- Data:
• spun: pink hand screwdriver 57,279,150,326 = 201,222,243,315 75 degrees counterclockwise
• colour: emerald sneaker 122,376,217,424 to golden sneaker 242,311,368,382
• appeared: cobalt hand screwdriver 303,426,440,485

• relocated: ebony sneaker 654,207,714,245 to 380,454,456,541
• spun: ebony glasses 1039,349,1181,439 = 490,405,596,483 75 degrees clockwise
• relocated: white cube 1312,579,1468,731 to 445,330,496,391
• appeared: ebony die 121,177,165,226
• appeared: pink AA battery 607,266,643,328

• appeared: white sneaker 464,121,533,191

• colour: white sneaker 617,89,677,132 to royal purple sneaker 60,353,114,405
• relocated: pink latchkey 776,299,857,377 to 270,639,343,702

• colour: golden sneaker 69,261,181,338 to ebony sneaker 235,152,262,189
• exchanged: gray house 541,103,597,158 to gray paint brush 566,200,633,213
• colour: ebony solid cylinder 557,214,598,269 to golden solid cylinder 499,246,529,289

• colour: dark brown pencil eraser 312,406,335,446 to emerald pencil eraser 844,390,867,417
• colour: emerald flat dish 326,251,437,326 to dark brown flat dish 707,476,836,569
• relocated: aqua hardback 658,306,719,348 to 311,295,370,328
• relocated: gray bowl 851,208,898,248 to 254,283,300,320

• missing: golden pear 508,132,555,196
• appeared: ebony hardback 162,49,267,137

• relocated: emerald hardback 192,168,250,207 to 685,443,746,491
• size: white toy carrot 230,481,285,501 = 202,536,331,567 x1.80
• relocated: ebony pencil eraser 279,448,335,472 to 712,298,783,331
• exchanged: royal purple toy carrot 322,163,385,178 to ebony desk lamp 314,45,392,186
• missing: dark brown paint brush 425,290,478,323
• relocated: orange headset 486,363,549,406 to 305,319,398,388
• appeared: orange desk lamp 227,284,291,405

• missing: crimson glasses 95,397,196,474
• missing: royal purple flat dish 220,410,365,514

- What you should do:
Repeat each line above exactly as written.

- Exercise result:
• spun: pink hand screwdriver 57,279,150,326 = 201,222,243,315 75 degrees counterclockwise
• colour: emerald sneaker 122,376,217,424 to golden sneaker 242,311,368,382
• appeared: cobalt hand screwdriver 303,426,440,485

• relocated: ebony sneaker 654,207,714,245 to 380,454,456,541
• spun: ebony glasses 1039,349,1181,439 = 490,405,596,483 75 degrees clockwise
• relocated: white cube 1312,579,1468,731 to 445,330,496,391
• appeared: ebony die 121,177,165,226
• appeared: pink AA battery 607,266,643,328

• appeared: white sneaker 464,121,533,191

• colour: white sneaker 617,89,677,132 to royal purple sneaker 60,353,114,405
• relocated: pink latchkey 776,299,857,377 to 270,639,343,702

• colour: golden sneaker 69,261,181,338 to ebony sneaker 235,152,262,189
• exchanged: gray house 541,103,597,158 to gray paint brush 566,200,633,213
• colour: ebony solid cylinder 557,214,598,269 to golden solid cylinder 499,246,529,289

• colour: dark brown pencil eraser 312,406,335,446 to emerald pencil eraser 844,390,867,417
• colour: emerald flat dish 326,251,437,326 to dark brown flat dish 707,476,836,569
• relocated: aqua hardback 658,306,719,348 to 311,295,370,328
• relocated: gray bowl 851,208,898,248 to 254,283,300,320

• missing: golden pear 508,132,555,196
• appeared: ebony hardback 162,49,267,137

• relocated: emerald hardback 192,168,250,207 to 685,443,746,491
• size: white toy carrot 230,481,285,501 = 202,536,331,567 x1.80
• relocated: ebony pencil eraser 279,448,335,472 to 712,298,783,331
• exchanged: royal purple toy carrot 322,163,385,178 to ebony desk lamp 314,45,392,186
• missing: dark brown paint brush 425,290,478,323
• relocated: orange headset 486,363,549,406 to 305,319,398,388
• appeared: orange desk lamp 227,284,291,405

• missing: crimson glasses 95,397,196,474
• missing: royal purple flat dish 220,410,365,514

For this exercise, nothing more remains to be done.